(Saved entries)
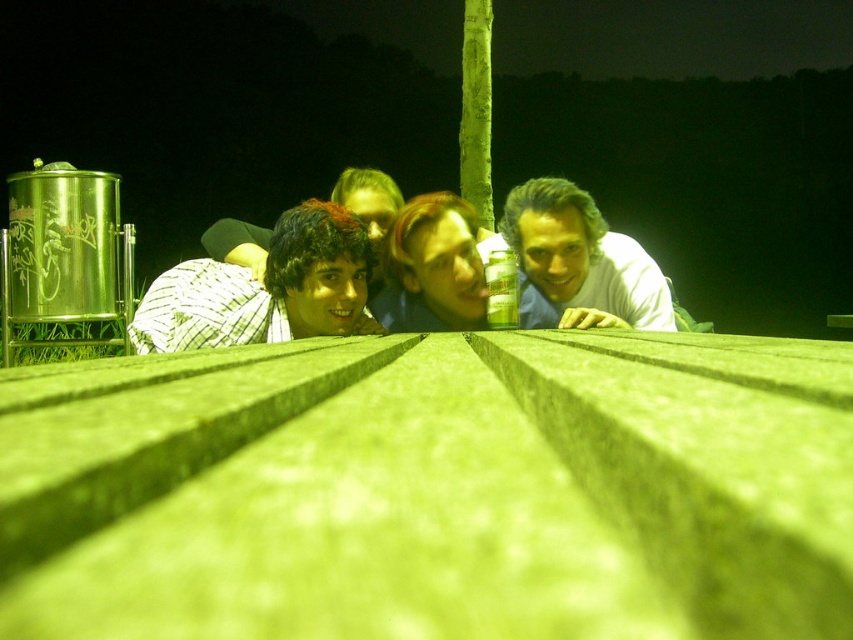
In the scene shown: You are a photographer trying to capture a portrait of the group. You notice two features in the center of the image, the smooth skin face at center and the shiny black hair at center. Which of these two features is positioned lower in the frame?

The smooth skin face at center is positioned lower than the shiny black hair at center in the frame.

You are a photographer trying to capture a portrait of the smooth skin face at center and the shiny black hair at center. Which object should you focus on first if you want to ensure both are in sharp focus?

The smooth skin face at center is positioned on the right side of shiny black hair at center. Since both objects are at the same center position, you should focus on either one as they are at the same distance from the camera.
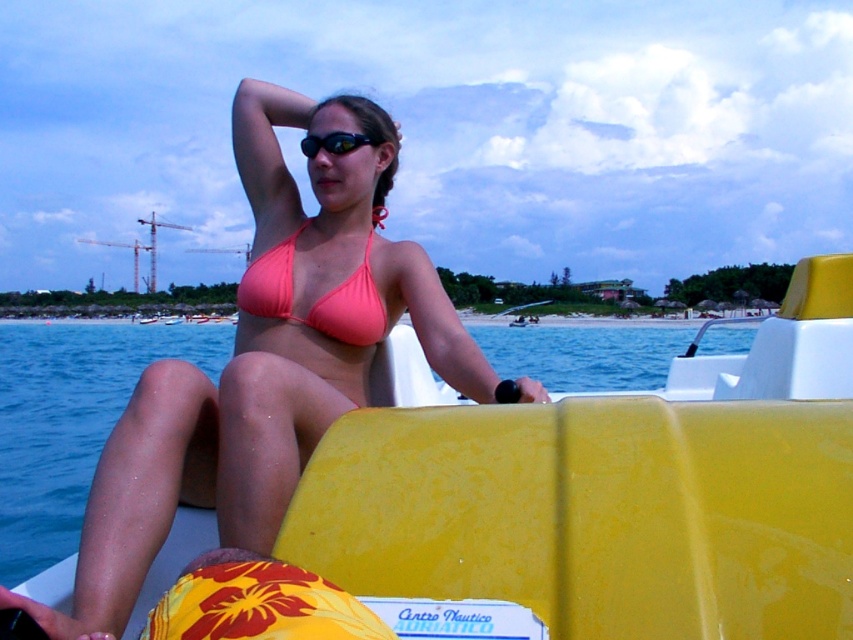
Question: In this image, where is yellow plastic boat at center located relative to black rubber goggles at upper center?

Choices:
 (A) right
 (B) left

Answer: (A)

Question: Where is pink matte bikini top at center located in relation to black rubber goggles at upper center in the image?

Choices:
 (A) below
 (B) above

Answer: (A)

Question: Which of the following is the farthest from the observer?

Choices:
 (A) (405, 337)
 (B) (316, 154)

Answer: (A)

Question: Is yellow plastic boat at center positioned in front of pink matte bikini at center?

Choices:
 (A) no
 (B) yes

Answer: (B)

Question: Which object is the closest to the pink matte bikini at center?

Choices:
 (A) pink matte bikini top at center
 (B) black rubber goggles at upper center
 (C) yellow plastic boat at center

Answer: (B)

Question: Which of the following is the closest to the observer?

Choices:
 (A) pink matte bikini at center
 (B) pink matte bikini top at center

Answer: (B)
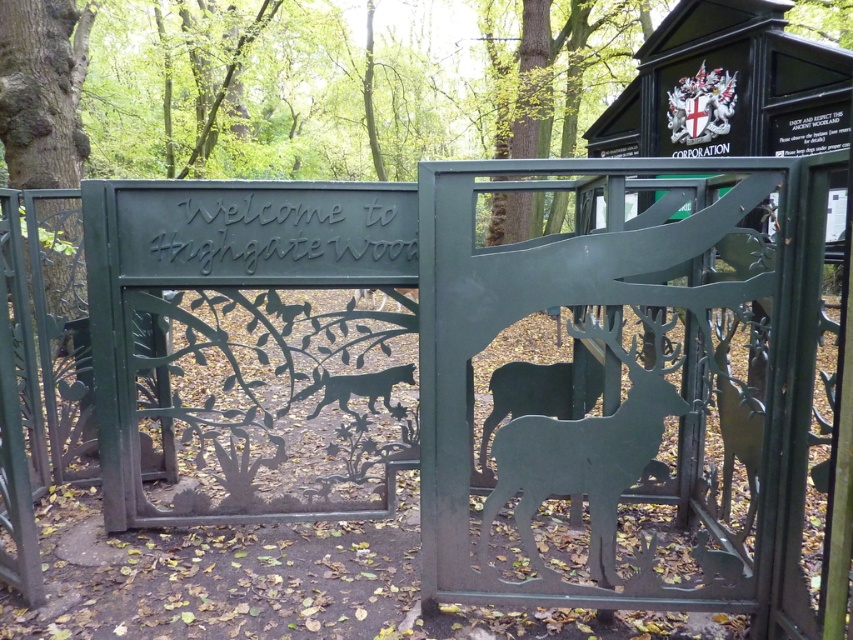
You are a visitor approaching the entrance of Highgate Wood. You see the black matte deer at center and the green metal sign at upper right. Which object is bigger in size?

The black matte deer at center is larger in size compared to the green metal sign at upper right.

You are a visitor approaching the entrance of Highgate Wood. You see a green matte deer at center and a green metal gate at right. Which object is bigger?

The green matte deer at center is larger in size than the green metal gate at right.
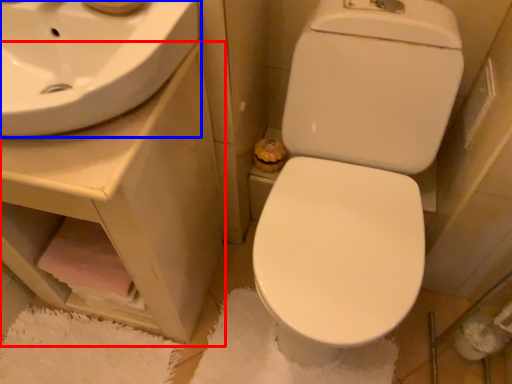
Question: Which of the following is the closest to the observer, counter top (highlighted by a red box) or sink (highlighted by a blue box)?

Choices:
 (A) counter top
 (B) sink

Answer: (B)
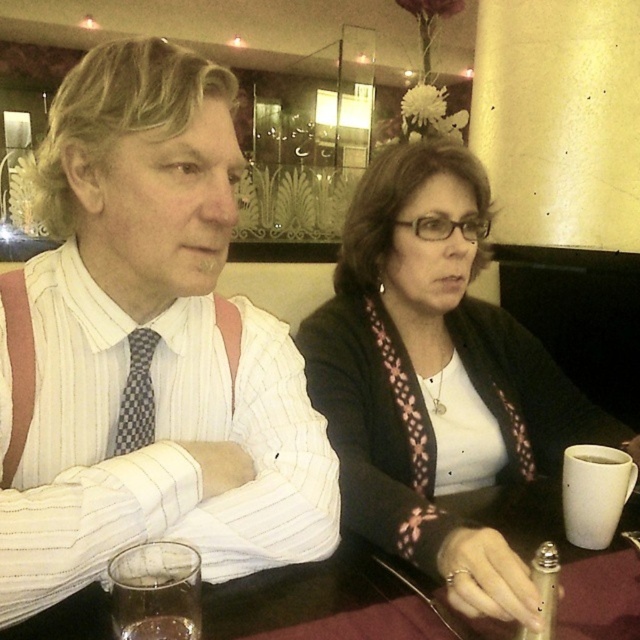
Question: Which point is closer to the camera?

Choices:
 (A) (369, 364)
 (B) (58, 436)
 (C) (134, 328)

Answer: (B)

Question: Does white striped shirt at center appear over translucent glass at lower left?

Choices:
 (A) no
 (B) yes

Answer: (B)

Question: Does white matte sweater at center appear over translucent glass at lower left?

Choices:
 (A) yes
 (B) no

Answer: (A)

Question: Which of the following is the farthest from the observer?

Choices:
 (A) translucent glass at lower left
 (B) white striped shirt at center

Answer: (B)

Question: Which point is closer to the camera?

Choices:
 (A) translucent glass at lower left
 (B) white matte sweater at center
 (C) checkered fabric tie at left

Answer: (A)

Question: Does white striped shirt at center appear on the left side of translucent glass at lower left?

Choices:
 (A) yes
 (B) no

Answer: (A)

**Task goal**
Please rewrite the rows above as a Markdown table with the columns No. and Text, putting each non-blank line in its own numbered entry and leaving the pictures out.

**Solution to this task**
| No. | Text |
|---|---|
| 1 | In the scene shown: You are a photographer trying to capture a portrait of the group. You notice two features in the center of the image, the smooth skin face at center and the shiny black hair at center. Which of these two features is positioned lower in the frame? |
| 2 | The smooth skin face at center is positioned lower than the shiny black hair at center in the frame. |
| 3 | You are a photographer trying to capture a portrait of the smooth skin face at center and the shiny black hair at center. Which object should you focus on first if you want to ensure both are in sharp focus? |
| 4 | The smooth skin face at center is positioned on the right side of shiny black hair at center. Since both objects are at the same center position, you should focus on either one as they are at the same distance from the camera. |
| 5 | Question: In this image, where is yellow plastic boat at center located relative to black rubber goggles at upper center? |
| 6 | Choices: |
| 7 |  (A) right |
| 8 |  (B) left |
| 9 | Answer: (A) |
| 10 | Question: Where is pink matte bikini top at center located in relation to black rubber goggles at upper center in the image? |
| 11 | Choices: |
| 12 |  (A) below |
| 13 |  (B) above |
| 14 | Answer: (A) |
| 15 | Question: Which of the following is the farthest from the observer? |
| 16 | Choices: |
| 17 |  (A) (405, 337) |
| 18 |  (B) (316, 154) |
| 19 | Answer: (A) |
| 20 | Question: Is yellow plastic boat at center positioned in front of pink matte bikini at center? |
| 21 | Choices: |
| 22 |  (A) no |
| 23 |  (B) yes |
| 24 | Answer: (B) |
| 25 | Question: Which object is the closest to the pink matte bikini at center? |
| 26 | Choices: |
| 27 |  (A) pink matte bikini top at center |
| 28 |  (B) black rubber goggles at upper center |
| 29 |  (C) yellow plastic boat at center |
| 30 | Answer: (B) |
| 31 | Question: Which of the following is the closest to the observer? |
| 32 | Choices: |
| 33 |  (A) pink matte bikini at center |
| 34 |  (B) pink matte bikini top at center |
| 35 | Answer: (B) |
| 36 | You are a visitor approaching the entrance of Highgate Wood. You see the black matte deer at center and the green metal sign at upper right. Which object is bigger in size? |
| 37 | The black matte deer at center is larger in size compared to the green metal sign at upper right. |
| 38 | You are a visitor approaching the entrance of Highgate Wood. You see a green matte deer at center and a green metal gate at right. Which object is bigger? |
| 39 | The green matte deer at center is larger in size than the green metal gate at right. |
| 40 | Question: Which of the following is the closest to the observer, counter top (highlighted by a red box) or sink (highlighted by a blue box)? |
| 41 | Choices: |
| 42 |  (A) counter top |
| 43 |  (B) sink |
| 44 | Answer: (B) |
| 45 | Question: Which point is closer to the camera? |
| 46 | Choices: |
| 47 |  (A) (369, 364) |
| 48 |  (B) (58, 436) |
| 49 |  (C) (134, 328) |
| 50 | Answer: (B) |
| 51 | Question: Does white striped shirt at center appear over translucent glass at lower left? |
| 52 | Choices: |
| 53 |  (A) no |
| 54 |  (B) yes |
| 55 | Answer: (B) |
| 56 | Question: Does white matte sweater at center appear over translucent glass at lower left? |
| 57 | Choices: |
| 58 |  (A) yes |
| 59 |  (B) no |
| 60 | Answer: (A) |
| 61 | Question: Which of the following is the farthest from the observer? |
| 62 | Choices: |
| 63 |  (A) translucent glass at lower left |
| 64 |  (B) white striped shirt at center |
| 65 | Answer: (B) |
| 66 | Question: Which point is closer to the camera? |
| 67 | Choices: |
| 68 |  (A) translucent glass at lower left |
| 69 |  (B) white matte sweater at center |
| 70 |  (C) checkered fabric tie at left |
| 71 | Answer: (A) |
| 72 | Question: Does white striped shirt at center appear on the left side of translucent glass at lower left? |
| 73 | Choices: |
| 74 |  (A) yes |
| 75 |  (B) no |
| 76 | Answer: (A) |